### Input data
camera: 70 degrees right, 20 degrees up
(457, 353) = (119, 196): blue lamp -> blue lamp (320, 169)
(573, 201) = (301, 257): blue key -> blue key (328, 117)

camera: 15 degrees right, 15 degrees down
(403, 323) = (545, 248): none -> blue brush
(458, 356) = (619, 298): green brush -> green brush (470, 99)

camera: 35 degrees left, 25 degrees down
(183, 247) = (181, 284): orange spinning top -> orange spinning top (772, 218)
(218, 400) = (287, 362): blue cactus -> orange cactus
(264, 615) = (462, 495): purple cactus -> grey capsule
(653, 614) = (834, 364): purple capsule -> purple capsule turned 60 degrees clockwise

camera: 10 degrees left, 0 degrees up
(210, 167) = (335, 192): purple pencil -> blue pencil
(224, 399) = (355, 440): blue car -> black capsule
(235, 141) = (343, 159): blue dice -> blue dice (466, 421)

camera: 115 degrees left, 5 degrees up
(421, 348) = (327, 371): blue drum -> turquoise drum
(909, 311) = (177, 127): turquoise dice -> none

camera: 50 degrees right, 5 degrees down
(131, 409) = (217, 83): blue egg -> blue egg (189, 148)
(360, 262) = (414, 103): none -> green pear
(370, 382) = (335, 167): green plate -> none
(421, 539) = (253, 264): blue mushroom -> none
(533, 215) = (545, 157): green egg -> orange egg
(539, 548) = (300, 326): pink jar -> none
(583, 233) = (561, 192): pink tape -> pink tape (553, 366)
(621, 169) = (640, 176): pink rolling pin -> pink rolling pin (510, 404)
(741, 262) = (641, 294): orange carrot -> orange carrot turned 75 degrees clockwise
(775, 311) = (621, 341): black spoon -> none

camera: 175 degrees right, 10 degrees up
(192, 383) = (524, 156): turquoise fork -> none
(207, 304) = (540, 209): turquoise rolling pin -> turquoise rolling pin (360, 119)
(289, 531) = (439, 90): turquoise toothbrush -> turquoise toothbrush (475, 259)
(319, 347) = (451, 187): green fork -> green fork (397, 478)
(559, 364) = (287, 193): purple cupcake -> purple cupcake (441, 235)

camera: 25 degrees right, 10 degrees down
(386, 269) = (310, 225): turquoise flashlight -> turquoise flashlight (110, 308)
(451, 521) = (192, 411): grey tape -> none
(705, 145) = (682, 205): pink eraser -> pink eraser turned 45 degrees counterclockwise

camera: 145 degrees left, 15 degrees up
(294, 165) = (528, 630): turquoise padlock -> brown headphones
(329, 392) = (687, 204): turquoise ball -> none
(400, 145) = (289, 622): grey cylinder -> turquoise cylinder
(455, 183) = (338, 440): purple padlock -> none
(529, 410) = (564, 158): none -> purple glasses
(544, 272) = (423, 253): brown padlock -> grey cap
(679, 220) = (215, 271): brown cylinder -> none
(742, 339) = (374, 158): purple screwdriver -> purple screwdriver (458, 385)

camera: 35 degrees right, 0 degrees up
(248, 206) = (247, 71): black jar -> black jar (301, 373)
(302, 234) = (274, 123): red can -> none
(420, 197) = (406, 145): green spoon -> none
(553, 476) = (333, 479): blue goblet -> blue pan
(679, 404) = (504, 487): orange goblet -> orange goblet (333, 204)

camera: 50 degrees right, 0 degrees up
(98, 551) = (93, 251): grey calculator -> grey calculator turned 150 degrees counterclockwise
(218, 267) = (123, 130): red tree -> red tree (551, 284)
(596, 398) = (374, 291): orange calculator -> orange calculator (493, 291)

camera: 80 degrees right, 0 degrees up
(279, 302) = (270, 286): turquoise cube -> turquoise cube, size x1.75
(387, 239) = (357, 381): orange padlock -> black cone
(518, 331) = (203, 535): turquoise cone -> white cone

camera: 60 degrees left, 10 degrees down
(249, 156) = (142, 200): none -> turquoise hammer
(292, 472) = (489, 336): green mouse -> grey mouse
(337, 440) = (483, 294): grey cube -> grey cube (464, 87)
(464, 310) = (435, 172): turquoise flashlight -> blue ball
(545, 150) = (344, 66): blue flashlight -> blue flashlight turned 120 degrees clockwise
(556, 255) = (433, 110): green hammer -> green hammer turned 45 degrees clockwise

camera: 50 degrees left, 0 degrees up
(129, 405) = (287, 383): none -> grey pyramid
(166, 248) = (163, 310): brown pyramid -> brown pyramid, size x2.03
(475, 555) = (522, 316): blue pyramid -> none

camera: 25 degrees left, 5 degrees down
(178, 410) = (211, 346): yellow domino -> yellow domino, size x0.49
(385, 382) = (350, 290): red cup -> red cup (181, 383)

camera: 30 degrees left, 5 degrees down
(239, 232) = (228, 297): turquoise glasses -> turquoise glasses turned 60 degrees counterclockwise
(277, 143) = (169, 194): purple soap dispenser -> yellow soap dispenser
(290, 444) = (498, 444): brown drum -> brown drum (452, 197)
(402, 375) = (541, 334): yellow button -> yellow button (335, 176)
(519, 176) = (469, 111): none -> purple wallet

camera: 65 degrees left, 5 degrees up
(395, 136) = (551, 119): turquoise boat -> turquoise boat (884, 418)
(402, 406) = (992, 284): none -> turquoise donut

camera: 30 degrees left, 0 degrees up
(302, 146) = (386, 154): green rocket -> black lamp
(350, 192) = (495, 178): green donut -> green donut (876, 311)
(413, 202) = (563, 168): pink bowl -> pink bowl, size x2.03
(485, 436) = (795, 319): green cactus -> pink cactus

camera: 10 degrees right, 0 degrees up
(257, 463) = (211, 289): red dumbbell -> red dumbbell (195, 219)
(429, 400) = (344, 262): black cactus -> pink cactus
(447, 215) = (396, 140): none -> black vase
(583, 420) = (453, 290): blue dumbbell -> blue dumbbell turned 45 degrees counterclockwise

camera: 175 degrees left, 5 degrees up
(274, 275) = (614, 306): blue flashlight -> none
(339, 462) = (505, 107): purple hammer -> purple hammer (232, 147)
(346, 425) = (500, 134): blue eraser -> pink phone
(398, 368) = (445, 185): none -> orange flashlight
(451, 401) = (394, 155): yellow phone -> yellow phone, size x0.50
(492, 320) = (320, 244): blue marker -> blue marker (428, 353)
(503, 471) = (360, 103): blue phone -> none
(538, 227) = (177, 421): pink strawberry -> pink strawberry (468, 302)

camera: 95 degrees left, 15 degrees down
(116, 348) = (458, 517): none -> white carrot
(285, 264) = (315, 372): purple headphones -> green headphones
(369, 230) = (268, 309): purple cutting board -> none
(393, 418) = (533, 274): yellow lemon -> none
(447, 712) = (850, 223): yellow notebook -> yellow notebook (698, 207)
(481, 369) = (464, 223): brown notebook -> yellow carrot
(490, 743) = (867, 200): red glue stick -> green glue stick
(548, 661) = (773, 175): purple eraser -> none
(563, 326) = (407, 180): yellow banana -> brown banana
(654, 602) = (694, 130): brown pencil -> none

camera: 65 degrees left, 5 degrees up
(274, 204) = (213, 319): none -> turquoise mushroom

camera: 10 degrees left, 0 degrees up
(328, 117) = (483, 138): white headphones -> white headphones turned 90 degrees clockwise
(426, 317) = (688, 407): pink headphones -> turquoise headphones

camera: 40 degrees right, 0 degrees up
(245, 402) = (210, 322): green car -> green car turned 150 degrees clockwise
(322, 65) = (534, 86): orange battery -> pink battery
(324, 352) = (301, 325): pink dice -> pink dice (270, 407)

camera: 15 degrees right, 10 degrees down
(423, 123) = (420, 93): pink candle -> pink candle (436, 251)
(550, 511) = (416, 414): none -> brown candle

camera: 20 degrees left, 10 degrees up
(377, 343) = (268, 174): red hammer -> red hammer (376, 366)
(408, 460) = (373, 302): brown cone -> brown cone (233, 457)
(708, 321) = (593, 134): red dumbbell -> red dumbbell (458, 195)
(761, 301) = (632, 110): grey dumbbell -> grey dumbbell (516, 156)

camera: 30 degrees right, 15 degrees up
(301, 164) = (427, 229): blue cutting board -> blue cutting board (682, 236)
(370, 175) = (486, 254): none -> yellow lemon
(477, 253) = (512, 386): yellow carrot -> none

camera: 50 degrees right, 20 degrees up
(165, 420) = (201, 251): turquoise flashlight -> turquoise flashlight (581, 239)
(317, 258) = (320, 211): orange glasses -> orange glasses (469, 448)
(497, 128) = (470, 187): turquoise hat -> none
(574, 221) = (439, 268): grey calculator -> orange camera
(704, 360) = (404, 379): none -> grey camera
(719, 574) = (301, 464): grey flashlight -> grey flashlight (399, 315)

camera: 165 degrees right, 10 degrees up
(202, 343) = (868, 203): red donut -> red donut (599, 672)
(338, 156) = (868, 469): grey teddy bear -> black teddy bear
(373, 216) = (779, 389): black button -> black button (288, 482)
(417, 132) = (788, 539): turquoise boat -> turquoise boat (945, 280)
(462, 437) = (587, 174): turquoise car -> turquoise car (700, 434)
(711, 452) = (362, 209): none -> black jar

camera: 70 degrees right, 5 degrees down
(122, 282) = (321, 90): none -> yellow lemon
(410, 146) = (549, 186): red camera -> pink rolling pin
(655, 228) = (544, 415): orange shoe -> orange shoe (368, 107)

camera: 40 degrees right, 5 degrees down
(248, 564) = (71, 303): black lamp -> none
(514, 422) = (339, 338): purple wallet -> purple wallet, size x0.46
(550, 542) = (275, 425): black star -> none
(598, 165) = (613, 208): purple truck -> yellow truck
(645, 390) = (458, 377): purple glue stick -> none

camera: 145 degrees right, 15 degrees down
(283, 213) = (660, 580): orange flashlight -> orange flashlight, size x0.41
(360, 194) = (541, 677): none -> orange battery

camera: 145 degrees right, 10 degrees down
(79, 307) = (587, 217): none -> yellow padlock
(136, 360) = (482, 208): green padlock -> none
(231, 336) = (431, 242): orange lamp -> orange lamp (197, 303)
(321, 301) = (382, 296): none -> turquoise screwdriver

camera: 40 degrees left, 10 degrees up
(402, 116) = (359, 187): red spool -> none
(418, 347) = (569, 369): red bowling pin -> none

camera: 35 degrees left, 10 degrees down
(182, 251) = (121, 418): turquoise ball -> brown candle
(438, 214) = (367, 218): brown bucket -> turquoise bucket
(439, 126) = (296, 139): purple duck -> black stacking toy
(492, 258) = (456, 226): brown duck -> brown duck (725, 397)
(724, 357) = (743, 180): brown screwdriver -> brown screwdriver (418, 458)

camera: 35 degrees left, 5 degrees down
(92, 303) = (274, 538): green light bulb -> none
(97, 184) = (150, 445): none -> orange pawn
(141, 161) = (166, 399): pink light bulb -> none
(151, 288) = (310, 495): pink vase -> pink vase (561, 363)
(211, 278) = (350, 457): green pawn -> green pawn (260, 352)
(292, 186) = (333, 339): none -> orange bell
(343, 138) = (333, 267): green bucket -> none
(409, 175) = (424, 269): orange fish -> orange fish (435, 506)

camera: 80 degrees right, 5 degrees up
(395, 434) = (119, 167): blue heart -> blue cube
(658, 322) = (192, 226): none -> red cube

### What the task asks
Scan the material above for the string "pencil" and return the lines that hold it.

### Result
(210, 167) = (335, 192): purple pencil -> blue pencil
(654, 602) = (694, 130): brown pencil -> none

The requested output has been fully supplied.